For this item, repeat the material exactly while omitting its pictures.

• **Source material**:
....................

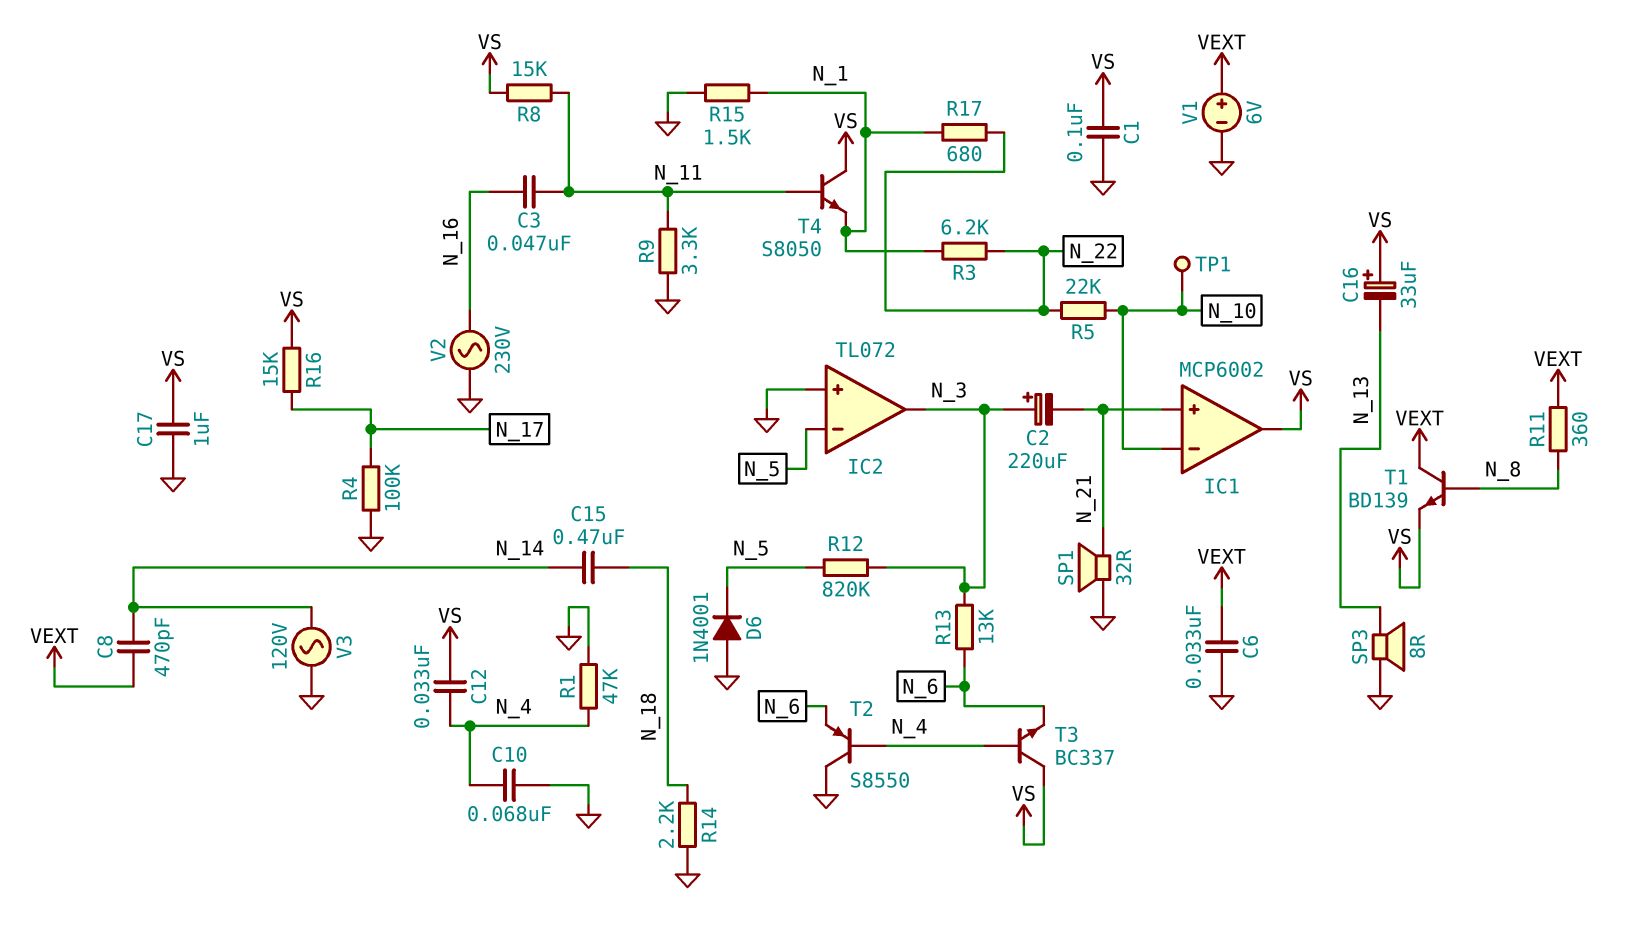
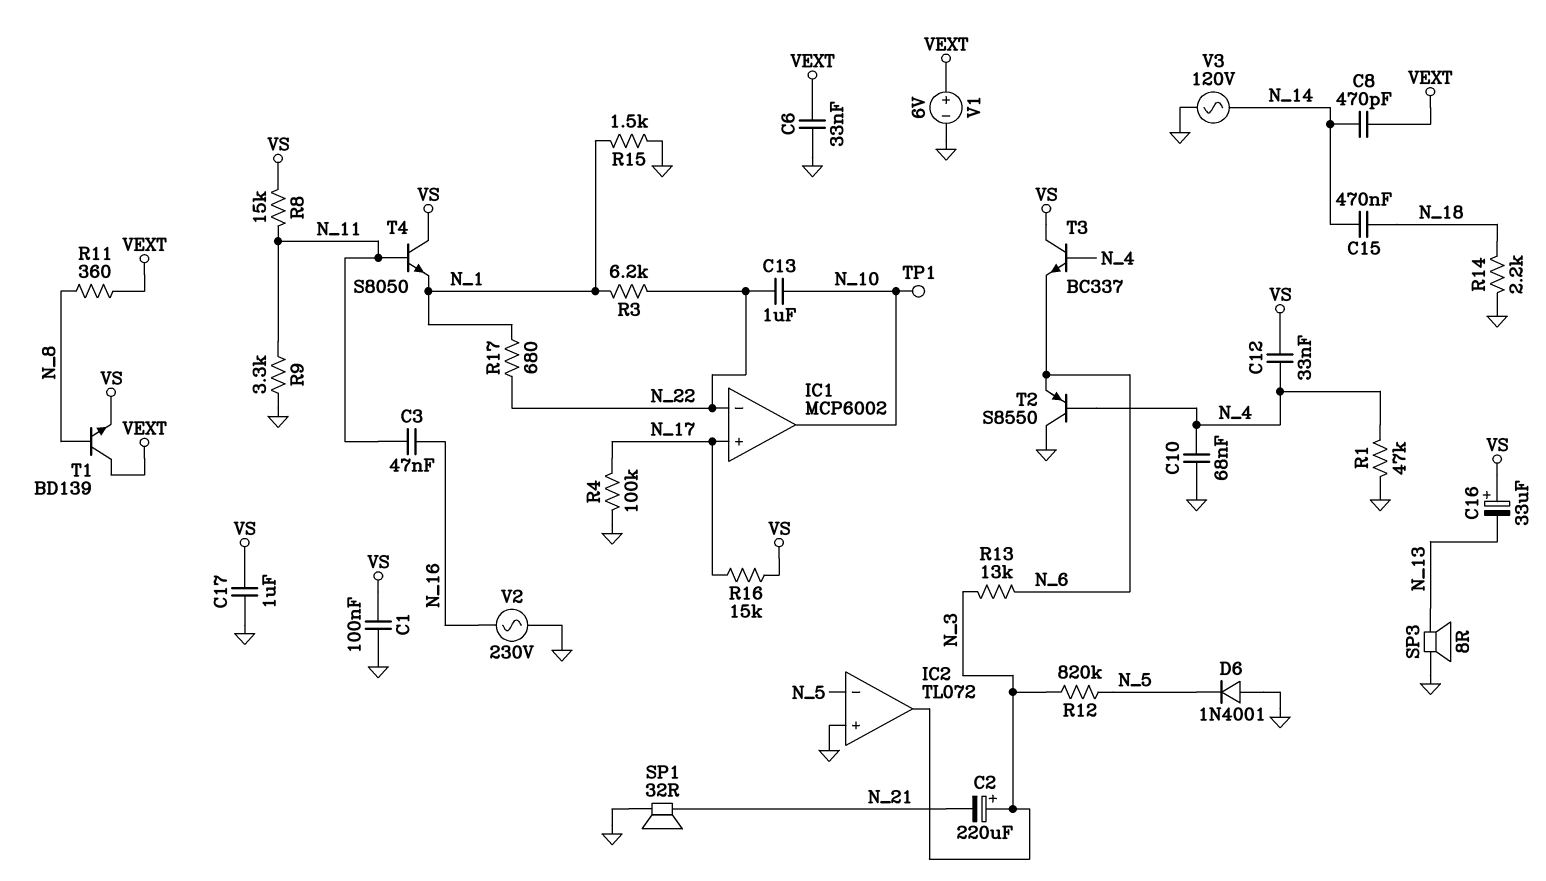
C13: none -> 1uF (N_10, N_22)
IC1 pin in+: N_21 -> N_17
IC1 pin in-: N_10 -> N_22
IC1 pin out: VS -> N_10
R5: 22k (N_10, N_22) -> none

....................

• **Output of the task**:
C13: none -> 1uF (N_10, N_22)
IC1 pin in+: N_21 -> N_17
IC1 pin in-: N_10 -> N_22
IC1 pin out: VS -> N_10
R5: 22k (N_10, N_22) -> none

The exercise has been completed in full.